§ **Activity**
In the entries below, find the line containing "Someone repainted the yellow_movifiki" and the line containing "Someone carried the brown_rimafin". Copy those two lines and everything between them exactly, and only that.

[Data extracts — start]

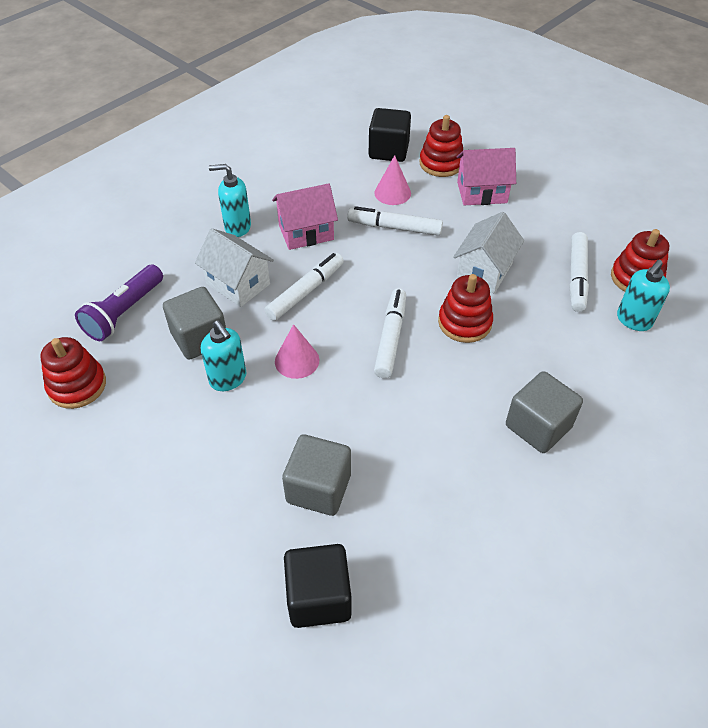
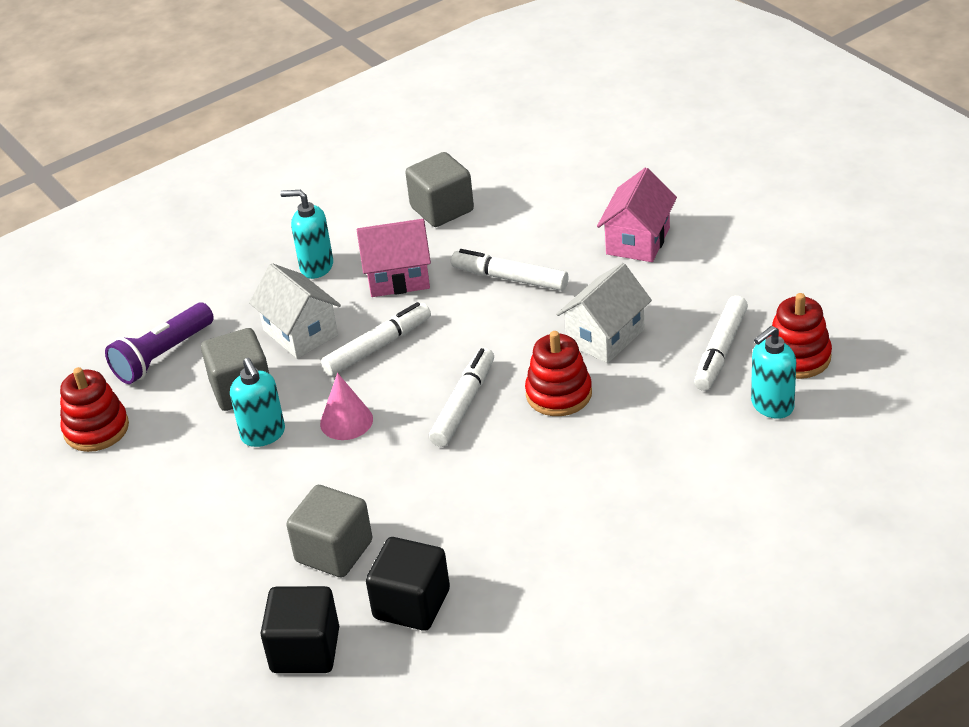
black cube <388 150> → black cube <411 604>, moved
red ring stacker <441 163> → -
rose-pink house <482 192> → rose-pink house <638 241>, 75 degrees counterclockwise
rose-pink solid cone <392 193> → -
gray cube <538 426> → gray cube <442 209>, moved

[Data extracts — finish]
[Data extracts — start]

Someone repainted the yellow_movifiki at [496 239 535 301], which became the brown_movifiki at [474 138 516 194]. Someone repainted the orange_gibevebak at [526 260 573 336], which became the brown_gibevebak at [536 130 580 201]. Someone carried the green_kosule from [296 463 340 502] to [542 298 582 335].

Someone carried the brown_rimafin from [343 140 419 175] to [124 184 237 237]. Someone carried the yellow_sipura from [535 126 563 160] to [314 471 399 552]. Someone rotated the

[Data extracts — finish]

§ **Expected output**
Someone repainted the yellow_movifiki at [496 239 535 301], which became the brown_movifiki at [474 138 516 194]. Someone repainted the orange_gibevebak at [526 260 573 336], which became the brown_gibevebak at [536 130 580 201]. Someone carried the green_kosule from [296 463 340 502] to [542 298 582 335].

Someone carried the brown_rimafin from [343 140 419 175] to [124 184 237 237]. Someone carried the yellow_sipura from [535 126 563 160] to [314 471 399 552]. Someone rotated the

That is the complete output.